**WHAT IS NEEDED**
Go through the listing and copy each line that has the string "removed" in it.

**GIVEN MATERIAL**
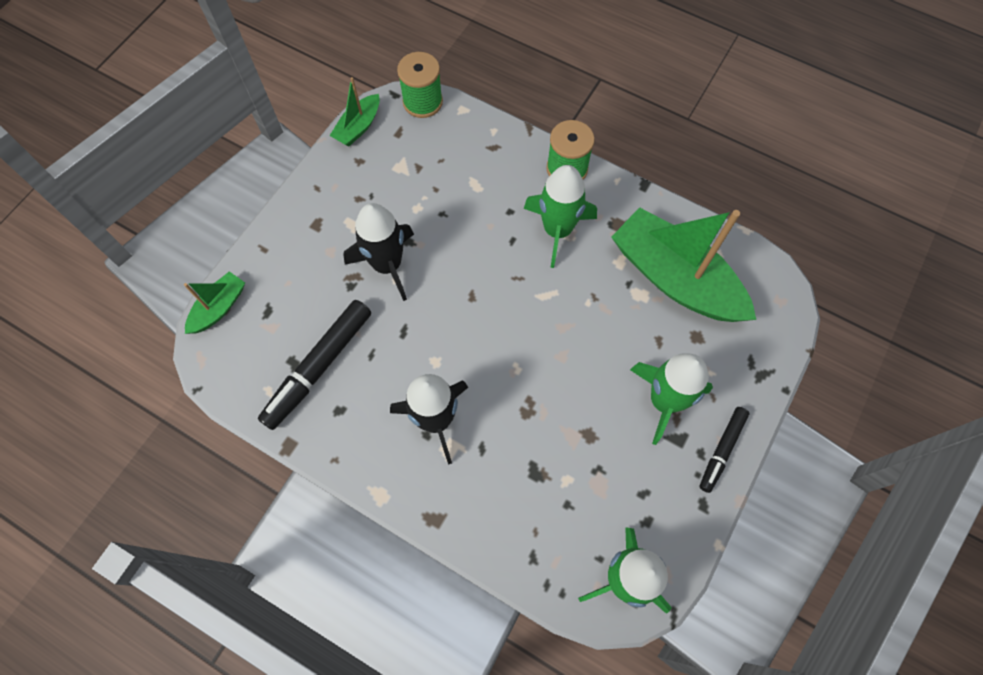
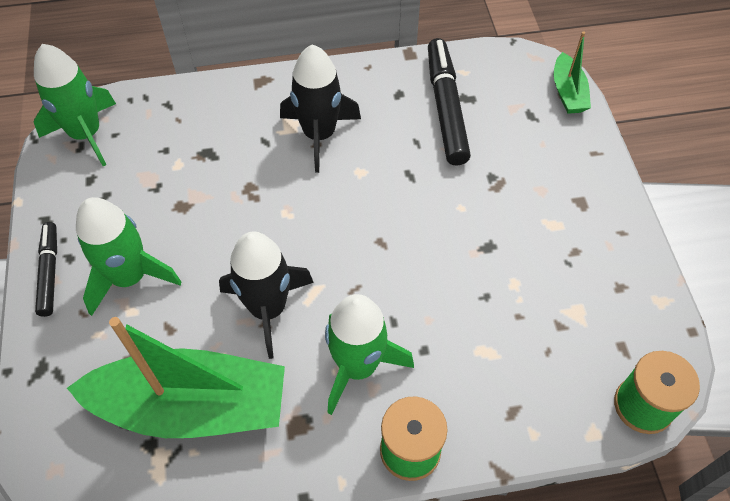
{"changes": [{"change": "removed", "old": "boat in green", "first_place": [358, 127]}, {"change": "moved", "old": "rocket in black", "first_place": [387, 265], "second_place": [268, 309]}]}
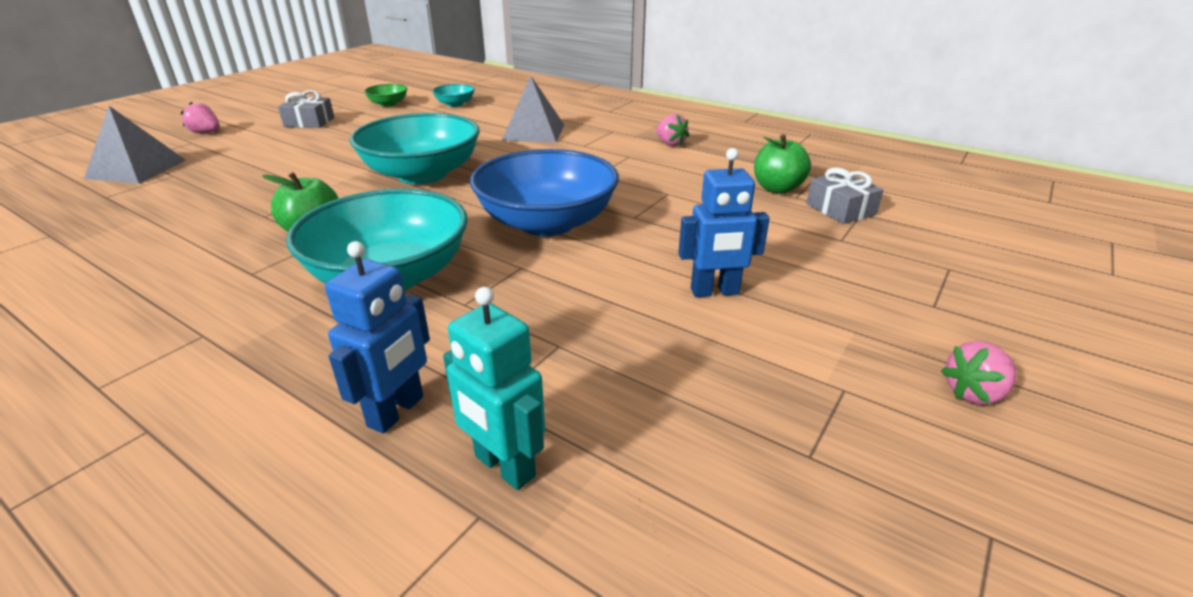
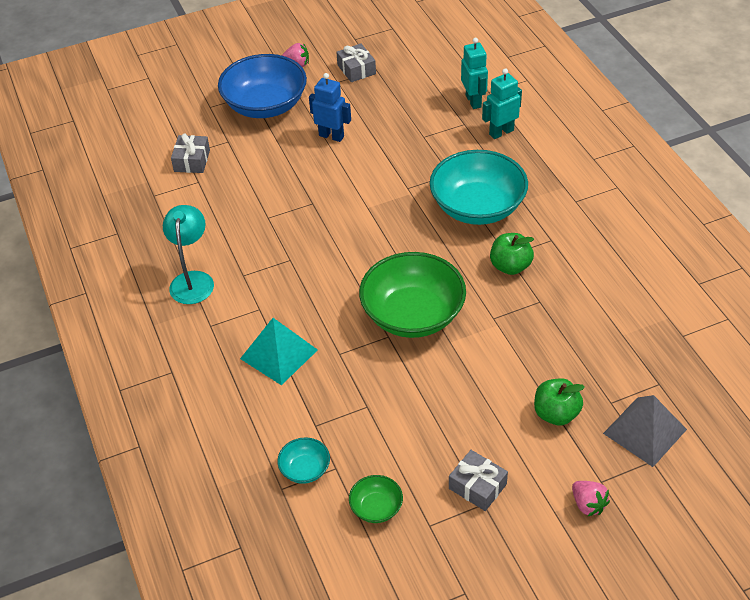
{"changes": [{"change": "recoloured", "old": "pyramid in grey", "new": "pyramid in turquoise", "first_place": [534, 132], "second_place": [279, 354]}, {"change": "recoloured", "old": "bowl in turquoise", "new": "bowl in green", "first_place": [422, 174], "second_place": [413, 315]}, {"change": "replaced", "old": "strawberry in pink", "new": "lamp in turquoise", "first_place": [670, 144], "second_place": [193, 280]}, {"change": "moved", "old": "apple in green", "first_place": [777, 188], "second_place": [556, 414]}, {"change": "moved", "old": "bowl in blue", "first_place": [547, 222], "second_place": [265, 105]}, {"change": "recoloured", "old": "robot in blue", "new": "robot in turquoise", "first_place": [397, 411], "second_place": [501, 132]}, {"change": "added", "new": "gift in grey", "second_place": [356, 69]}]}
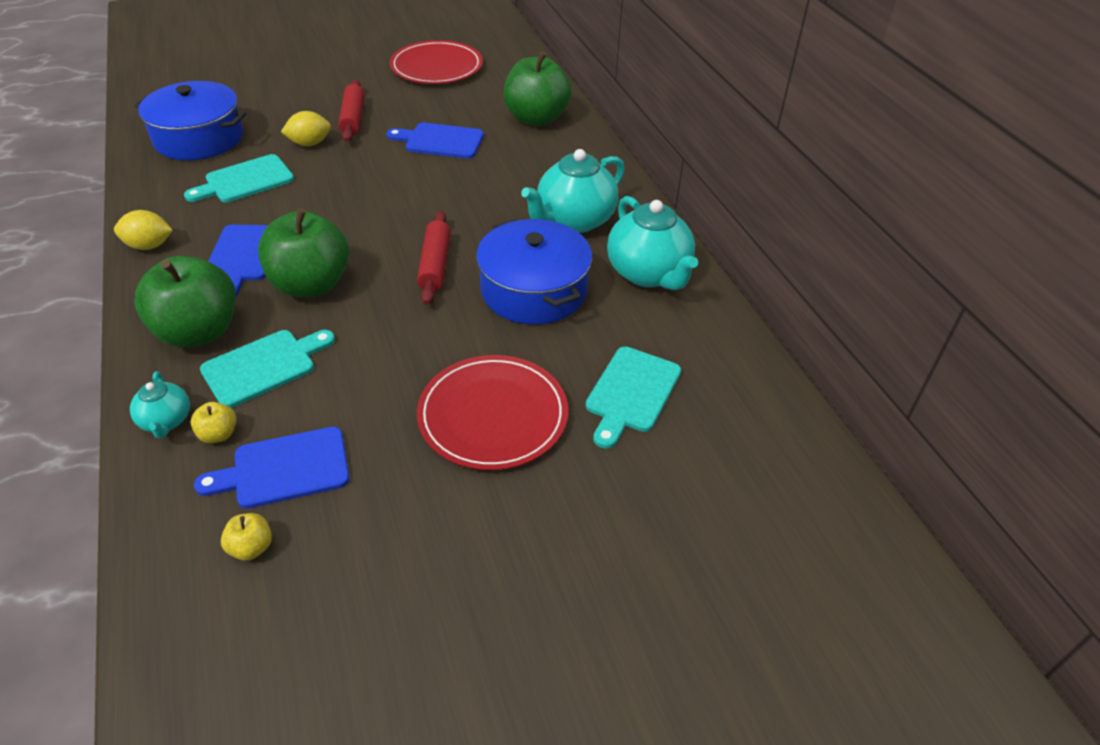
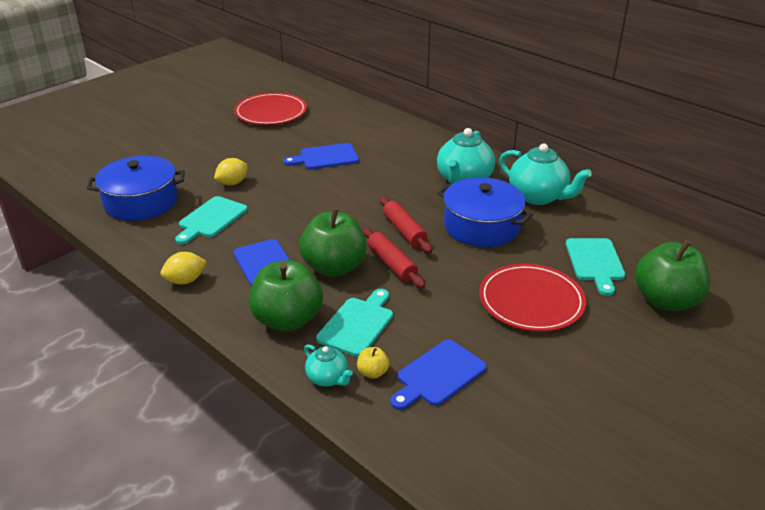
{"changes": [{"change": "moved", "old": "apple in green", "first_place": [536, 118], "second_place": [666, 301]}, {"change": "moved", "old": "rolling pin in red", "first_place": [353, 118], "second_place": [392, 264]}, {"change": "removed", "old": "apple in yellow", "first_place": [251, 547]}]}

**WRITTEN REPLY**
{"changes": [{"change": "removed", "old": "boat in green", "first_place": [358, 127]}, {"change": "moved", "old": "rocket in black", "first_place": [387, 265], "second_place": [268, 309]}]}
{"changes": [{"change": "moved", "old": "apple in green", "first_place": [536, 118], "second_place": [666, 301]}, {"change": "moved", "old": "rolling pin in red", "first_place": [353, 118], "second_place": [392, 264]}, {"change": "removed", "old": "apple in yellow", "first_place": [251, 547]}]}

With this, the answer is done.